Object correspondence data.
•••
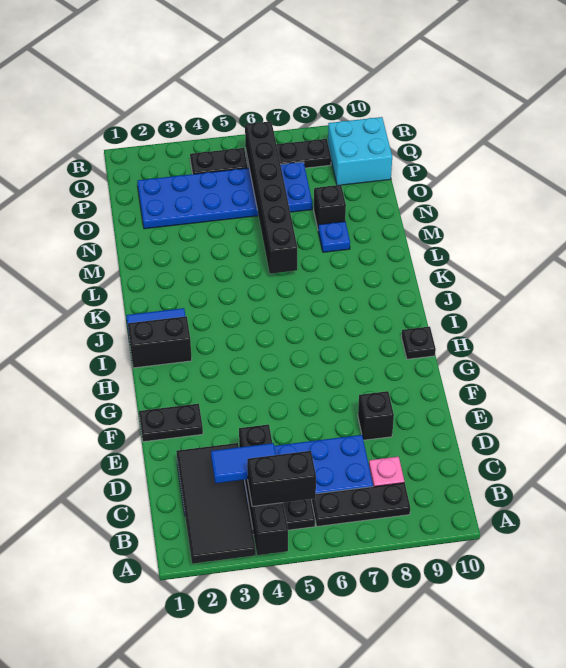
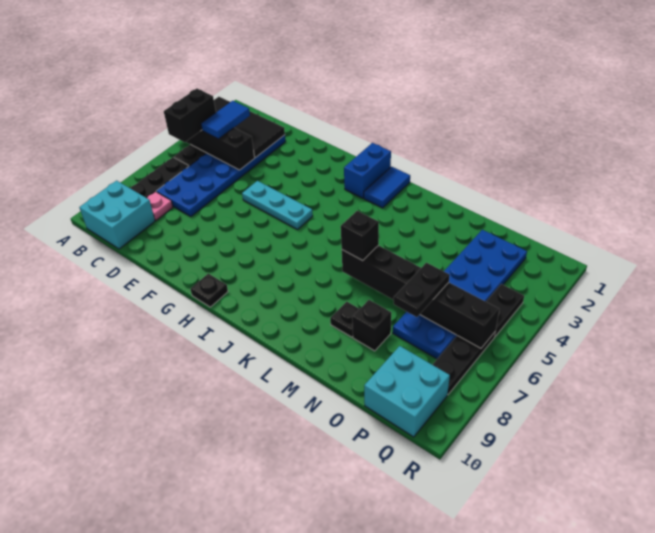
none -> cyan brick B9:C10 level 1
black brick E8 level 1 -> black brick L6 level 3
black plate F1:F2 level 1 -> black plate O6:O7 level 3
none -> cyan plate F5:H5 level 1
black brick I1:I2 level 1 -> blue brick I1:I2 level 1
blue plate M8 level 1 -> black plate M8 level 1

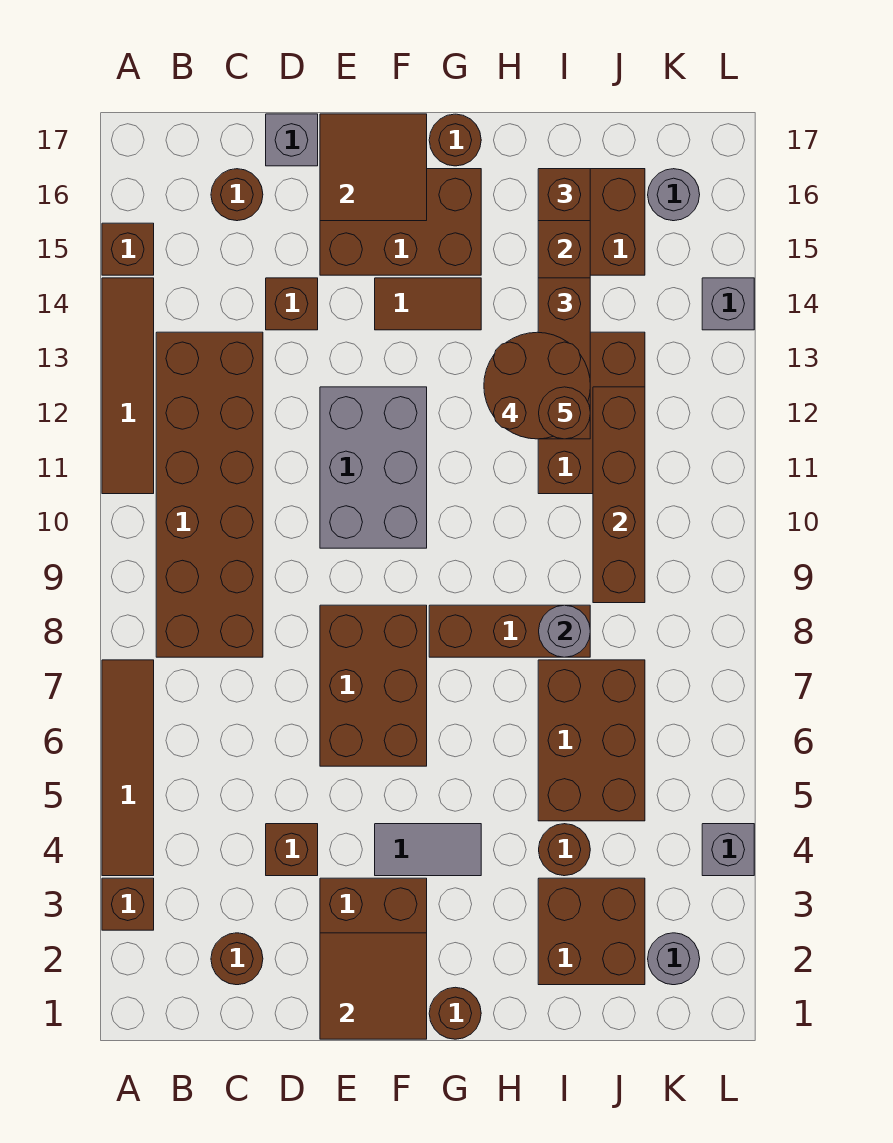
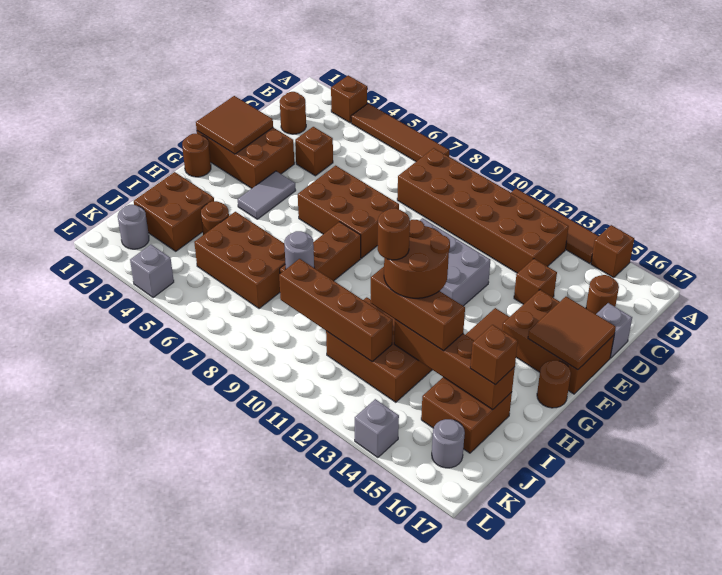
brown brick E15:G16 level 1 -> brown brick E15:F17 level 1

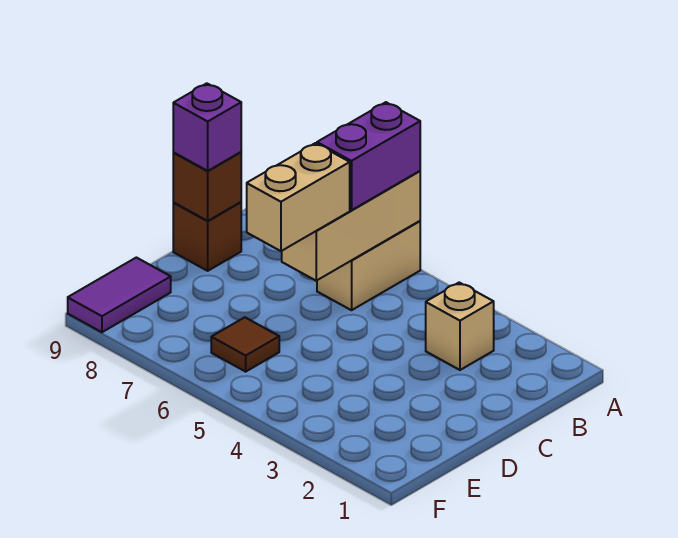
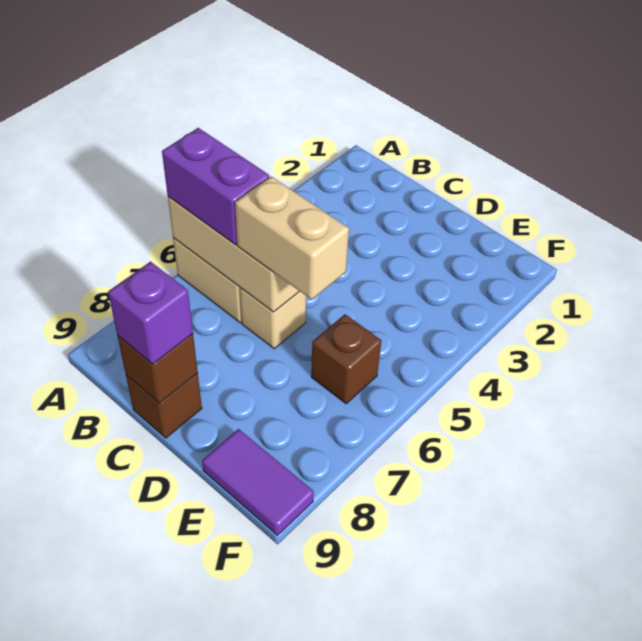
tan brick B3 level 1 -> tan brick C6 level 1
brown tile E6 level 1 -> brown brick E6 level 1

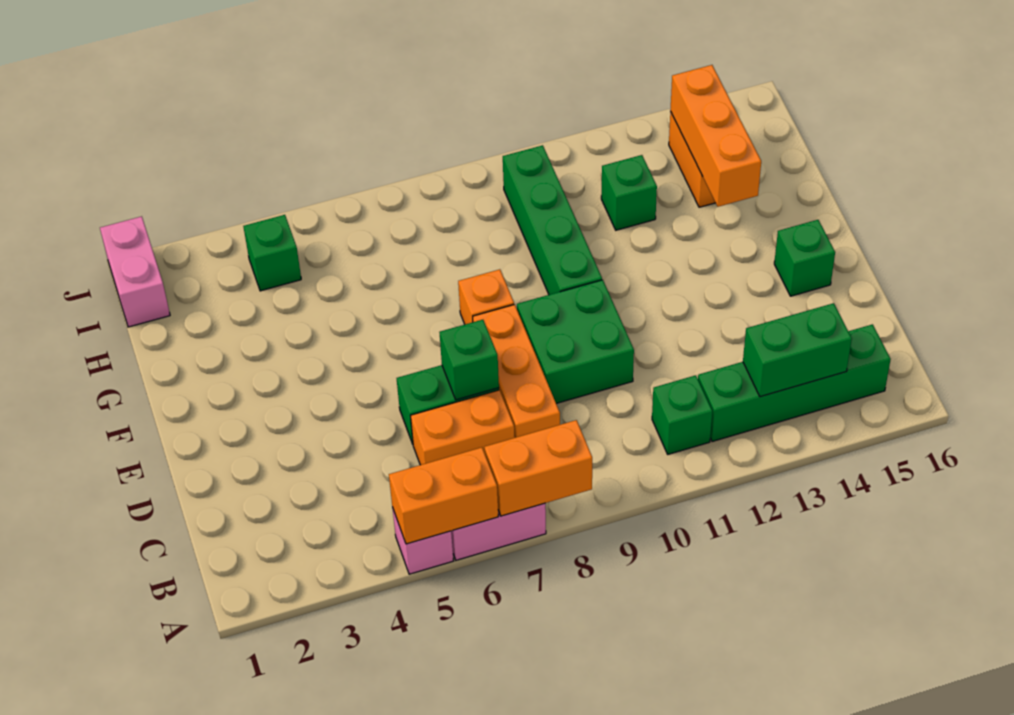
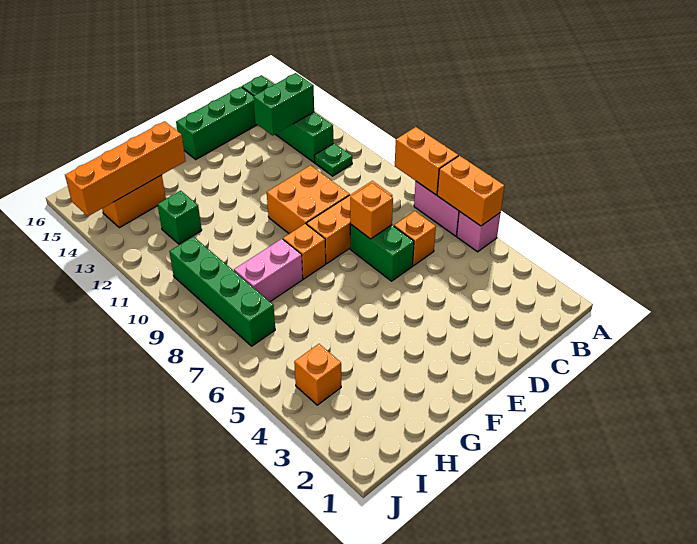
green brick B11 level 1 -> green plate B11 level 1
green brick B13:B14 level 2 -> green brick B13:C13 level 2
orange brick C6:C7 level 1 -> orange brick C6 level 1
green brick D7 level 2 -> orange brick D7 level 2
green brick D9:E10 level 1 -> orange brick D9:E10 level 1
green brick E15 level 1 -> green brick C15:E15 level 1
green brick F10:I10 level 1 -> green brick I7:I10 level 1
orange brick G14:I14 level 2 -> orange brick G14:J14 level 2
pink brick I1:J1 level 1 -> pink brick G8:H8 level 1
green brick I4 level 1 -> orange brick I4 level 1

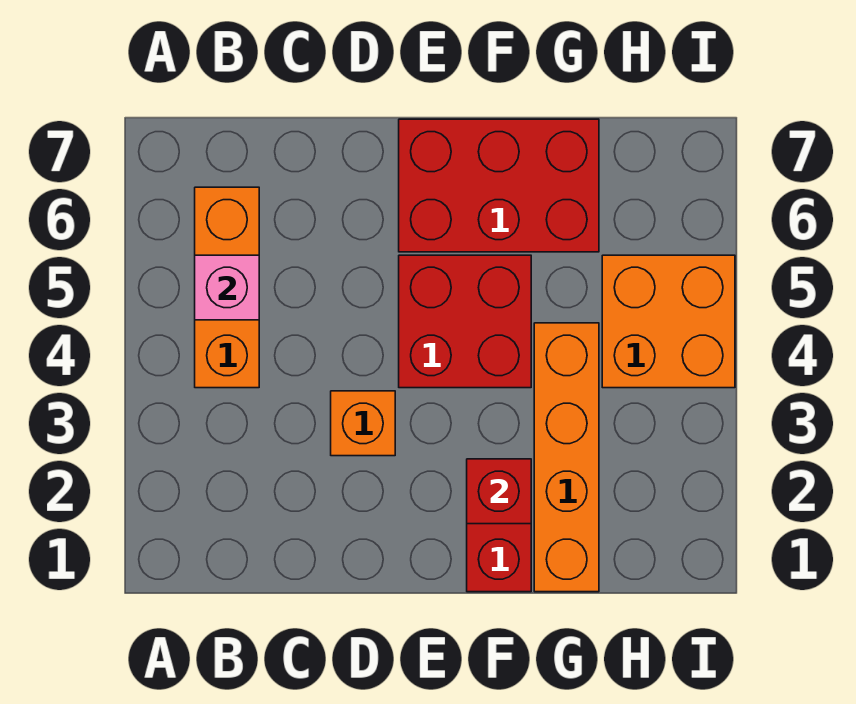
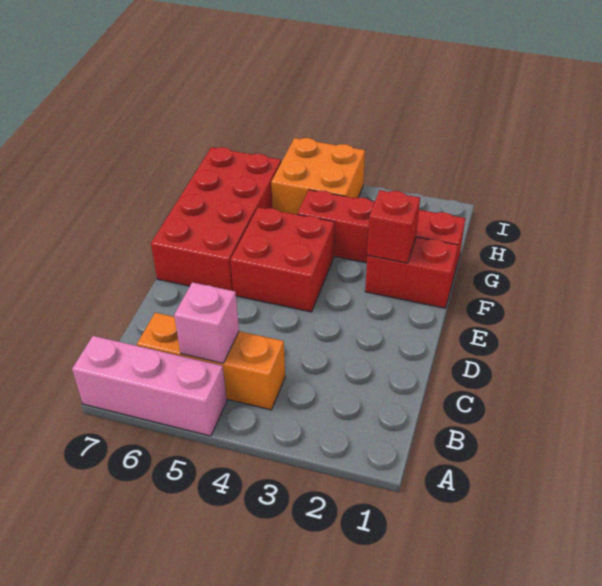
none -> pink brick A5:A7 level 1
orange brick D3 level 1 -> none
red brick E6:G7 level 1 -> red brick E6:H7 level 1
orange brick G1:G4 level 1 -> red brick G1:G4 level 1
•••
Problem to solve. Reproduce, with both ends included, the lines from the one holding "none -> pink brick A5:A7 level 1" to the end of the records above.

Answer to this problem.
none -> pink brick A5:A7 level 1
orange brick D3 level 1 -> none
red brick E6:G7 level 1 -> red brick E6:H7 level 1
orange brick G1:G4 level 1 -> red brick G1:G4 level 1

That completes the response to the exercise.